Extracted data:
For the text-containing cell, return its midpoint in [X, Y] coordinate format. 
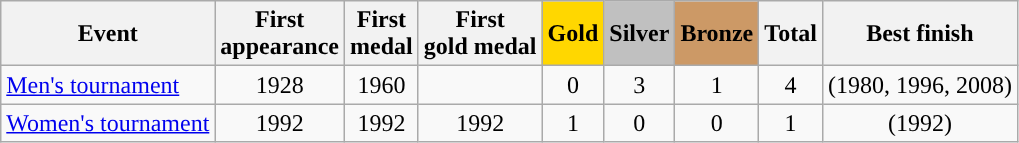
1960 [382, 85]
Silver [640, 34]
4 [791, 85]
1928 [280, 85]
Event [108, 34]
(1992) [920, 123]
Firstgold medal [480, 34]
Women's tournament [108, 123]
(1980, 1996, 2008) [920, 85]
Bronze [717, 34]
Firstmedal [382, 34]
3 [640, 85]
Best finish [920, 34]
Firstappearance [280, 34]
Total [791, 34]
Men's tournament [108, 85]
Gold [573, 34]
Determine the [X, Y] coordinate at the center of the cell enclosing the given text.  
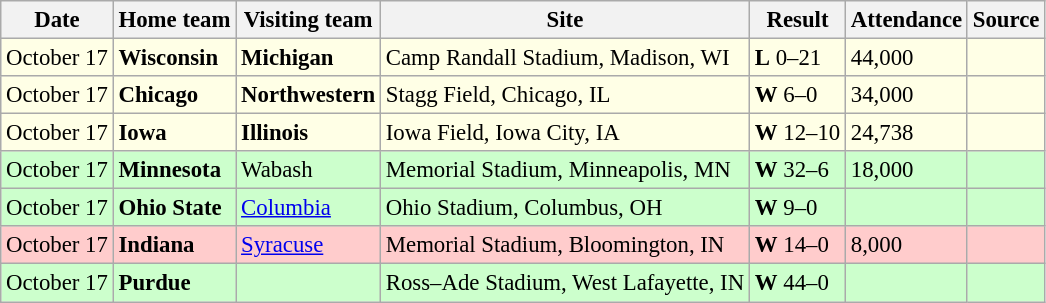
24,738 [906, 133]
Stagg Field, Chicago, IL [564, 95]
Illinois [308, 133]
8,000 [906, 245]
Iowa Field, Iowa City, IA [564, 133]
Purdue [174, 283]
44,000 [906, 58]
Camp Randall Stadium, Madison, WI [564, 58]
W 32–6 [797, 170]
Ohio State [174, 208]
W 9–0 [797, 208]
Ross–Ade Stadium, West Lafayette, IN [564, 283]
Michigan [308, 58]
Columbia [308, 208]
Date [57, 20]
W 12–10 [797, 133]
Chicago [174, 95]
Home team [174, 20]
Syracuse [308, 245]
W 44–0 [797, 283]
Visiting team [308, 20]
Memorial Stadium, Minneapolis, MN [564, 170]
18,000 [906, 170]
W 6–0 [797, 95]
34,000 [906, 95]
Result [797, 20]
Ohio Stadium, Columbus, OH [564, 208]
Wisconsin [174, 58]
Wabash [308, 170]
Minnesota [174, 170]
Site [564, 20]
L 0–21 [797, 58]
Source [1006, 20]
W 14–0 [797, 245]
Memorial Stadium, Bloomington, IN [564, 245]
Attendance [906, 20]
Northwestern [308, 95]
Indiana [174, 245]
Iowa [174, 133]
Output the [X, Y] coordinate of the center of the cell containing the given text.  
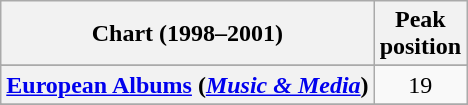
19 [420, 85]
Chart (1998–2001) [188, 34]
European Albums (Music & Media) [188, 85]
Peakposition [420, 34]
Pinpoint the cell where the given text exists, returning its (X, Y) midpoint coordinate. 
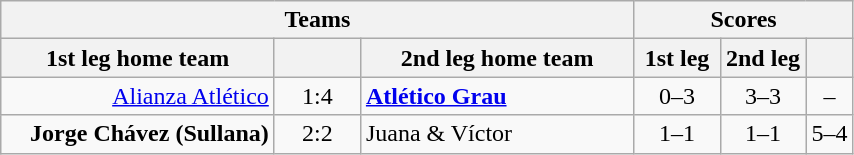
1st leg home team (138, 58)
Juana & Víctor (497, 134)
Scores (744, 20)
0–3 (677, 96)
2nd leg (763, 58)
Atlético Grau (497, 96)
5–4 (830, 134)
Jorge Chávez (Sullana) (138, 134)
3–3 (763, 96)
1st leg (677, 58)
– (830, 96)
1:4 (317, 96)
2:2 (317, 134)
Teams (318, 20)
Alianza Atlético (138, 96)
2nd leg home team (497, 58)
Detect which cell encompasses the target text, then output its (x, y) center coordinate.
---
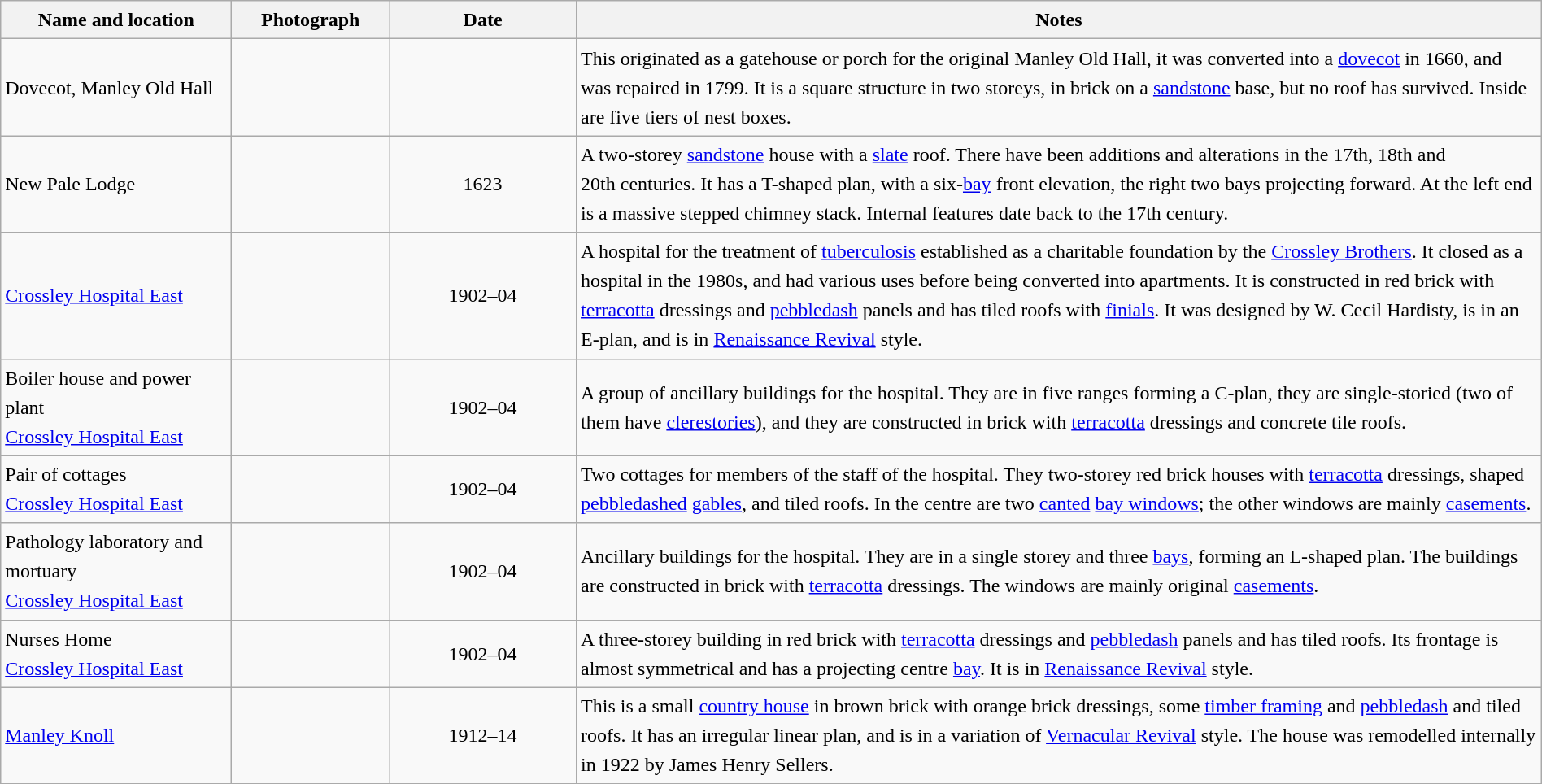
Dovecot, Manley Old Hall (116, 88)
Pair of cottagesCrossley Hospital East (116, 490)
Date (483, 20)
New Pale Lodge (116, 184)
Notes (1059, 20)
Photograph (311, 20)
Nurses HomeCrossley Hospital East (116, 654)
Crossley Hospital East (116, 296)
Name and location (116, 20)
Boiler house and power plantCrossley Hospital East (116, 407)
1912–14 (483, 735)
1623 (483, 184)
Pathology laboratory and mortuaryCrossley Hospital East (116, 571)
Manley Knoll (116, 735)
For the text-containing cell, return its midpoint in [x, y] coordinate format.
---
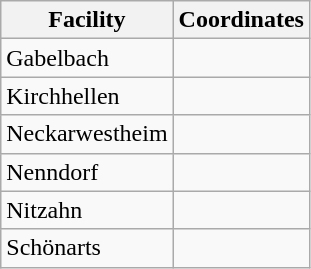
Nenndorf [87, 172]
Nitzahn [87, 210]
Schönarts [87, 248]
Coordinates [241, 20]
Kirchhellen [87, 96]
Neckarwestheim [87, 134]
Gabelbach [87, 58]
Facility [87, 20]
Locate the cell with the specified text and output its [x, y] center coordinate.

Work required: Rewrite the lines of the data as a JSON list of strings, one string per line, leaving out blank lines. Start at the line containing "24,738 [906, 133]" and end at the line containing "W 44–0 [797, 283]", with both of those lines included.

Result below:
[
  "24,738 [906, 133]",
  "Stagg Field, Chicago, IL [564, 95]",
  "Illinois [308, 133]",
  "8,000 [906, 245]",
  "Iowa Field, Iowa City, IA [564, 133]",
  "Purdue [174, 283]",
  "44,000 [906, 58]",
  "Camp Randall Stadium, Madison, WI [564, 58]",
  "W 32–6 [797, 170]",
  "Ohio State [174, 208]",
  "W 9–0 [797, 208]",
  "Ross–Ade Stadium, West Lafayette, IN [564, 283]",
  "Michigan [308, 58]",
  "Columbia [308, 208]",
  "Date [57, 20]",
  "W 12–10 [797, 133]",
  "Chicago [174, 95]",
  "Home team [174, 20]",
  "Syracuse [308, 245]",
  "W 44–0 [797, 283]"
]